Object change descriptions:
============

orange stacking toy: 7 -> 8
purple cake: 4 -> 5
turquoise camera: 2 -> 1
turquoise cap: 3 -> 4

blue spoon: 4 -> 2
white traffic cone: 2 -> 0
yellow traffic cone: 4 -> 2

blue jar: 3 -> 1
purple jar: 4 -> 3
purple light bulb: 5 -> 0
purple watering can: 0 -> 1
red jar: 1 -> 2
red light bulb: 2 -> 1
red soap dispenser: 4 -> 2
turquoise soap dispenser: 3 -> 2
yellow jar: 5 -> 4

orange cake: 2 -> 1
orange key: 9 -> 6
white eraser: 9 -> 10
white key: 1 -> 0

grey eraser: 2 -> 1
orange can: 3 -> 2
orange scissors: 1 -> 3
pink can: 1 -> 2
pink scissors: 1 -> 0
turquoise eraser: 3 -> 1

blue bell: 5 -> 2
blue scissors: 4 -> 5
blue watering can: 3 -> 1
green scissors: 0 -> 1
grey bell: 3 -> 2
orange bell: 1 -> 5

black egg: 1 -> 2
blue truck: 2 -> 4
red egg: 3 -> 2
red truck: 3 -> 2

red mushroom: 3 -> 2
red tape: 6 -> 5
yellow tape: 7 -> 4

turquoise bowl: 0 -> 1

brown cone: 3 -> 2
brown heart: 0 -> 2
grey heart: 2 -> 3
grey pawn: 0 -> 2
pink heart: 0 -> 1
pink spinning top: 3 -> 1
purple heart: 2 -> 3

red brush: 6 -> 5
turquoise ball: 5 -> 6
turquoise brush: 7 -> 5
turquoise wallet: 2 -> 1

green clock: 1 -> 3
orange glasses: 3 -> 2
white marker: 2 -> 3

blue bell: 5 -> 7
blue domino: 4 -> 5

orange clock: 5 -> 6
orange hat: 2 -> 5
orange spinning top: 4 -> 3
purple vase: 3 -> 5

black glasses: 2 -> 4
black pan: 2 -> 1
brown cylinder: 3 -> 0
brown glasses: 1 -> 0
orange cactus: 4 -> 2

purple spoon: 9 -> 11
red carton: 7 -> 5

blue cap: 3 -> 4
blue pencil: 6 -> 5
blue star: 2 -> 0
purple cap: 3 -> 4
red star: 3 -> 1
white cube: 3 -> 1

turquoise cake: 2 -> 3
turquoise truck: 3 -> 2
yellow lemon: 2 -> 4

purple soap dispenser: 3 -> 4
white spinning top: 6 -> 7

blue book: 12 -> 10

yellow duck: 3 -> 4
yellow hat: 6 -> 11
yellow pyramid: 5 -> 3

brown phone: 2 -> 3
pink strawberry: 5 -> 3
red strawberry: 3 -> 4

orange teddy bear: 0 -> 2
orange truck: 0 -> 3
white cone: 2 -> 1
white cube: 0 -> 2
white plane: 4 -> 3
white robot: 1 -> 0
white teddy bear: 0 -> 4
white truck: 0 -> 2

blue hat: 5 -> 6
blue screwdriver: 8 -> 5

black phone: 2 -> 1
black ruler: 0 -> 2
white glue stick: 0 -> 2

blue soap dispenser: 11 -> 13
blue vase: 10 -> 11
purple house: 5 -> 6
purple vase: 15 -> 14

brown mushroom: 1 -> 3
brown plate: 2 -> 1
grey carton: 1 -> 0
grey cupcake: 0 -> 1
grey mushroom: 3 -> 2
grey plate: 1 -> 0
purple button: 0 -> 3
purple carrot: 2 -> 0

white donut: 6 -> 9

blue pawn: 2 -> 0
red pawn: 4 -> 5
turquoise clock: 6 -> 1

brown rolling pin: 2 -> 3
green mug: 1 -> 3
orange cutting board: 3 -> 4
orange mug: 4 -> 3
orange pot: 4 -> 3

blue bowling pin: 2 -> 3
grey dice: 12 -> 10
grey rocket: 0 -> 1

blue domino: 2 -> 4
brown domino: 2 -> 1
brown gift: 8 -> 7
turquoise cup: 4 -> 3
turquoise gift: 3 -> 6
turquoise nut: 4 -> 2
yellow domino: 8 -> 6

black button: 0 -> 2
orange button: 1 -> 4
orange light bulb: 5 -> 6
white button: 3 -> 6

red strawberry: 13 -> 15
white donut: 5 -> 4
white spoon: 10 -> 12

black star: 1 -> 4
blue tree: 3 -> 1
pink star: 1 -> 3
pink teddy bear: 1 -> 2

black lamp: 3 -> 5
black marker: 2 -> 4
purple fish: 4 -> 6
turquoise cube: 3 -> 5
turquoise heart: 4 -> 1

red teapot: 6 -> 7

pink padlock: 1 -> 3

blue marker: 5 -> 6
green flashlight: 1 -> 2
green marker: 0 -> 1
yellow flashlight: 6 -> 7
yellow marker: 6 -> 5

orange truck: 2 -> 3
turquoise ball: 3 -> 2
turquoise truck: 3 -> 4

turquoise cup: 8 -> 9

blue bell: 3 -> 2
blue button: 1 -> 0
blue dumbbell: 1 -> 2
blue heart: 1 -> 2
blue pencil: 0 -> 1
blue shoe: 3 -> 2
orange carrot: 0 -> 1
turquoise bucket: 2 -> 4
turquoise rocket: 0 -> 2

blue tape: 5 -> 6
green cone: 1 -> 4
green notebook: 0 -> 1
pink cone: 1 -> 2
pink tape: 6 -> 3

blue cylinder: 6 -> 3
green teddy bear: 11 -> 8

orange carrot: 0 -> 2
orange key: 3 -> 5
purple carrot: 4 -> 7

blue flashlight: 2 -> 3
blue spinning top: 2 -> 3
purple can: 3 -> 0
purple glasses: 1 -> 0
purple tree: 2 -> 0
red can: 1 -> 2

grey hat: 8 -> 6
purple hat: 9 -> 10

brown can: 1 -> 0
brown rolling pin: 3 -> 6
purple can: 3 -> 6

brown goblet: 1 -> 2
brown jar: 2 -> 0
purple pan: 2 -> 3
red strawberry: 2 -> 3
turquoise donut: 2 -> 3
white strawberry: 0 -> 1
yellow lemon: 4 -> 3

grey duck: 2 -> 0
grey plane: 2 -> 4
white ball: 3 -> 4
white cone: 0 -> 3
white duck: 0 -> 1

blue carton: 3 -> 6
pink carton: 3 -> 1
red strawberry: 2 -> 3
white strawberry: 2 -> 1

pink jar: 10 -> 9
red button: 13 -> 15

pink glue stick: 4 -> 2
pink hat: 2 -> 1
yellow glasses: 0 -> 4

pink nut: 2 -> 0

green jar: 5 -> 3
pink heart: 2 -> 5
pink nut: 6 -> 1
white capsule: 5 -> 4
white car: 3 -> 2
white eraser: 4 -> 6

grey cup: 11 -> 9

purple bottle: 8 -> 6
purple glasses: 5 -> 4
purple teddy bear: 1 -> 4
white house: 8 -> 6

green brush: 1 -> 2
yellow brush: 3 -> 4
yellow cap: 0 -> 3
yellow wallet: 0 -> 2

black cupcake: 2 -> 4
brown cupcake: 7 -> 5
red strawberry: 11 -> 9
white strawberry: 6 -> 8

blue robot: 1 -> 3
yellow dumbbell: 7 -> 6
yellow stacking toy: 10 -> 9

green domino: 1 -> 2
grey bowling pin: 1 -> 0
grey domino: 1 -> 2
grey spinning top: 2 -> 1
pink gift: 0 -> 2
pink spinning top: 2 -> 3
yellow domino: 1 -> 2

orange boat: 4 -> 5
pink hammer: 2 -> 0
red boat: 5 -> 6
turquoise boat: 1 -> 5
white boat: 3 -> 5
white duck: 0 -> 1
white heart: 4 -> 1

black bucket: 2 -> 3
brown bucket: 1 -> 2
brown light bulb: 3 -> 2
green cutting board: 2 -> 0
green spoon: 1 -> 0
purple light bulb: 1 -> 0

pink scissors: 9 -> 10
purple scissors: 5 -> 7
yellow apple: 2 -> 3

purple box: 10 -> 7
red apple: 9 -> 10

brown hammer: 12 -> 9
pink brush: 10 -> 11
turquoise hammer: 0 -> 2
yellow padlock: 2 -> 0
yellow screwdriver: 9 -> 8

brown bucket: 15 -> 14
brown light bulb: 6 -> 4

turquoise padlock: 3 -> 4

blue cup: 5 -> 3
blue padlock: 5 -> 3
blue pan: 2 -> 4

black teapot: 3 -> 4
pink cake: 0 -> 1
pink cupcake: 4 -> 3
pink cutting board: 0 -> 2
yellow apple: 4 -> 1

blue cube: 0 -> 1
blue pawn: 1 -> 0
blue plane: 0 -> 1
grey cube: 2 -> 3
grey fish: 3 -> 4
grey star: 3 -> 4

============

### TASK TO CARRY OUT
If a line falls between the first line of the records and the line containing "red light bulb: 2 -> 1", inclusive, repeat it exactly; leave out all others.

### EXPECTED ANSWER
orange stacking toy: 7 -> 8
purple cake: 4 -> 5
turquoise camera: 2 -> 1
turquoise cap: 3 -> 4

blue spoon: 4 -> 2
white traffic cone: 2 -> 0
yellow traffic cone: 4 -> 2

blue jar: 3 -> 1
purple jar: 4 -> 3
purple light bulb: 5 -> 0
purple watering can: 0 -> 1
red jar: 1 -> 2
red light bulb: 2 -> 1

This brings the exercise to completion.